### Task instructions
Quote all of the data that follows exactly as written, skipping the images.

### Source material
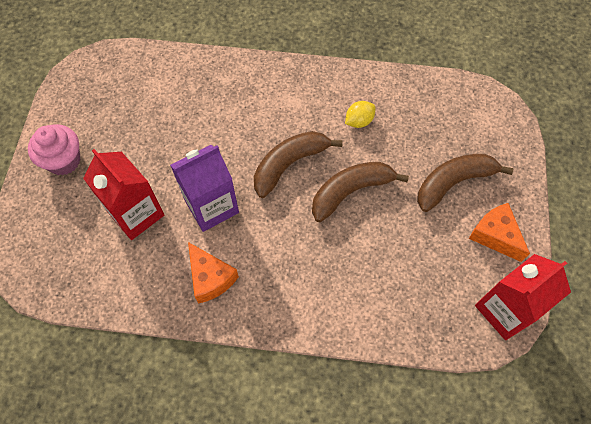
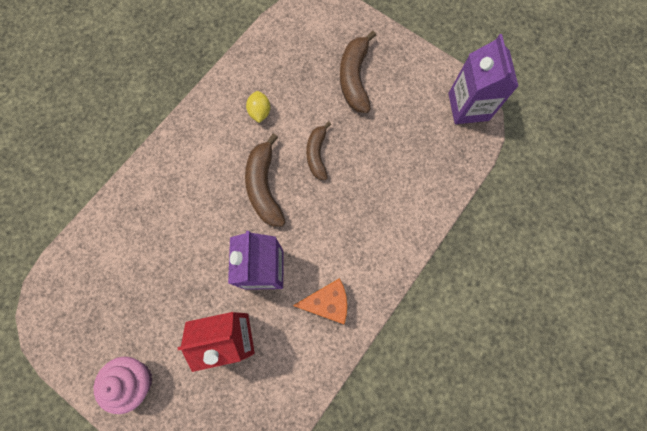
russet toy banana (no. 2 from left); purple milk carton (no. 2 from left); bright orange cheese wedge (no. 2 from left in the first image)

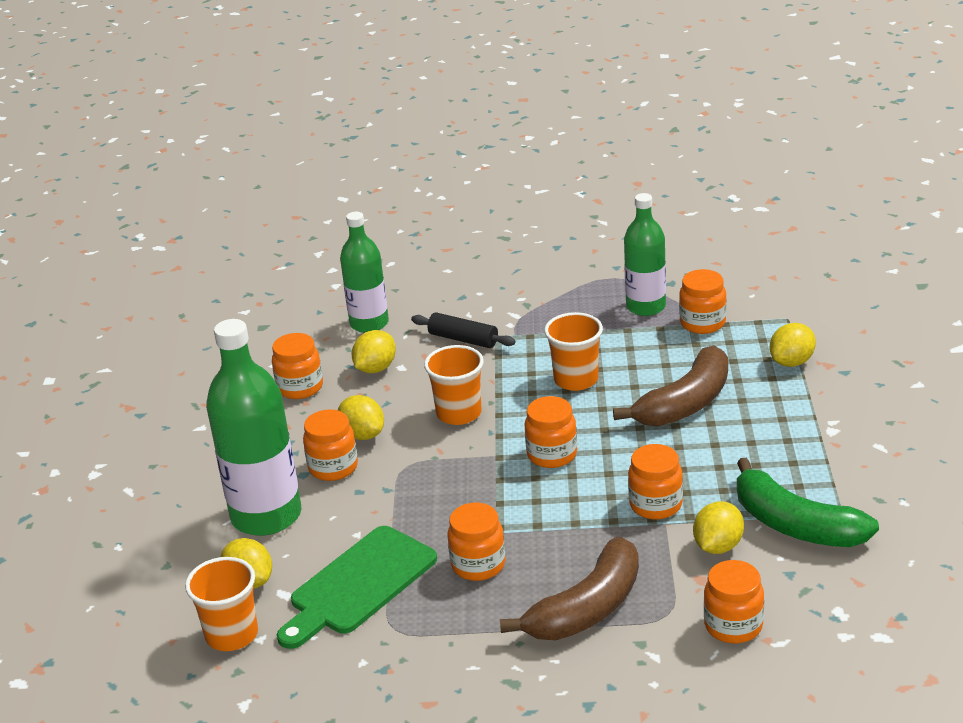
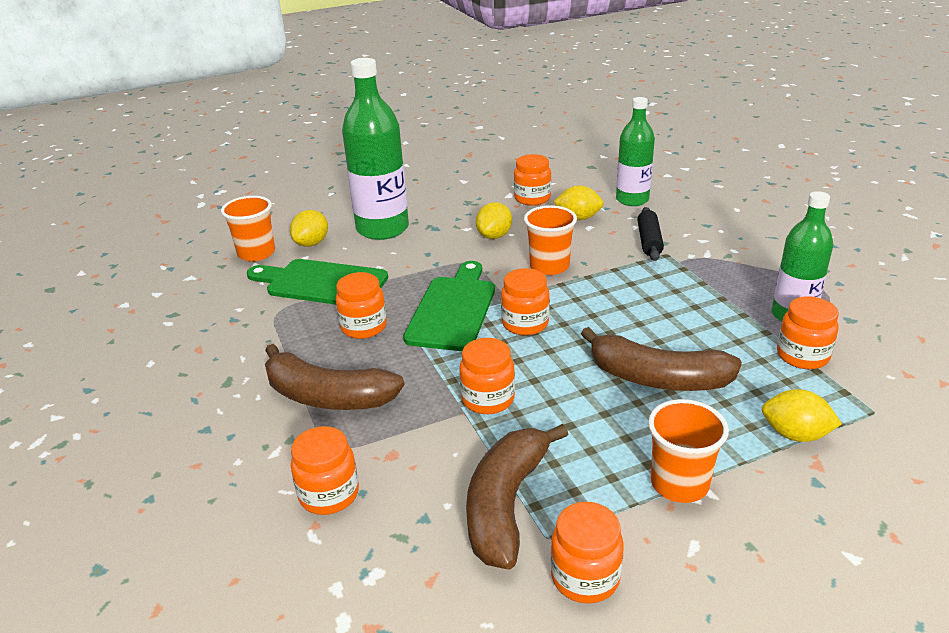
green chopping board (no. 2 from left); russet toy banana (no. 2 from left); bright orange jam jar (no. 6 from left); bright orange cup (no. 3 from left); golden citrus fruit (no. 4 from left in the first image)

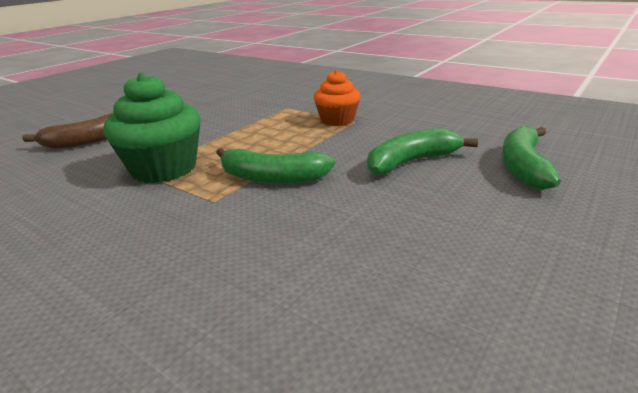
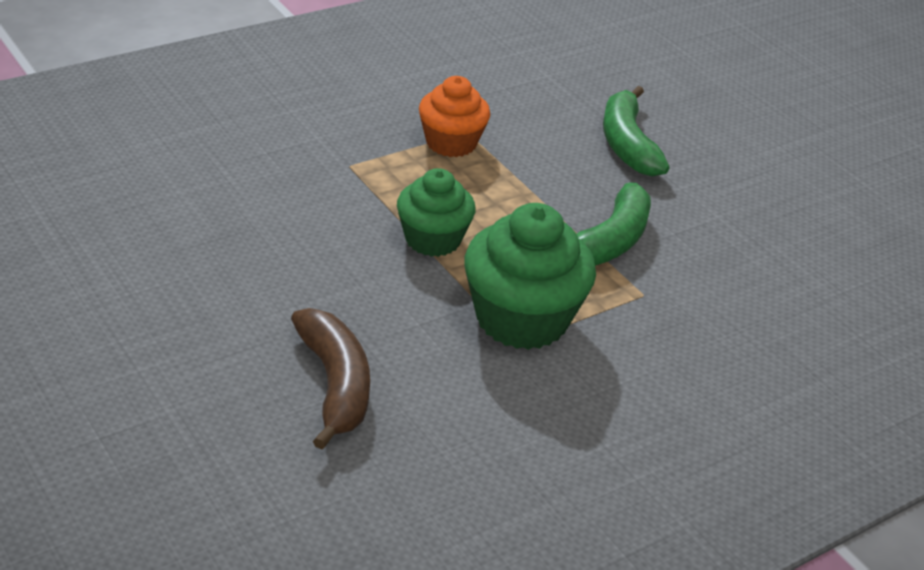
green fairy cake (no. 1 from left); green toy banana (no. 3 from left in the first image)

### Solution
russet toy banana (no. 2 from left); purple milk carton (no. 2 from left); bright orange cheese wedge (no. 2 from left in the first image)

green chopping board (no. 2 from left); russet toy banana (no. 2 from left); bright orange jam jar (no. 6 from left); bright orange cup (no. 3 from left); golden citrus fruit (no. 4 from left in the first image)

green fairy cake (no. 1 from left); green toy banana (no. 3 from left in the first image)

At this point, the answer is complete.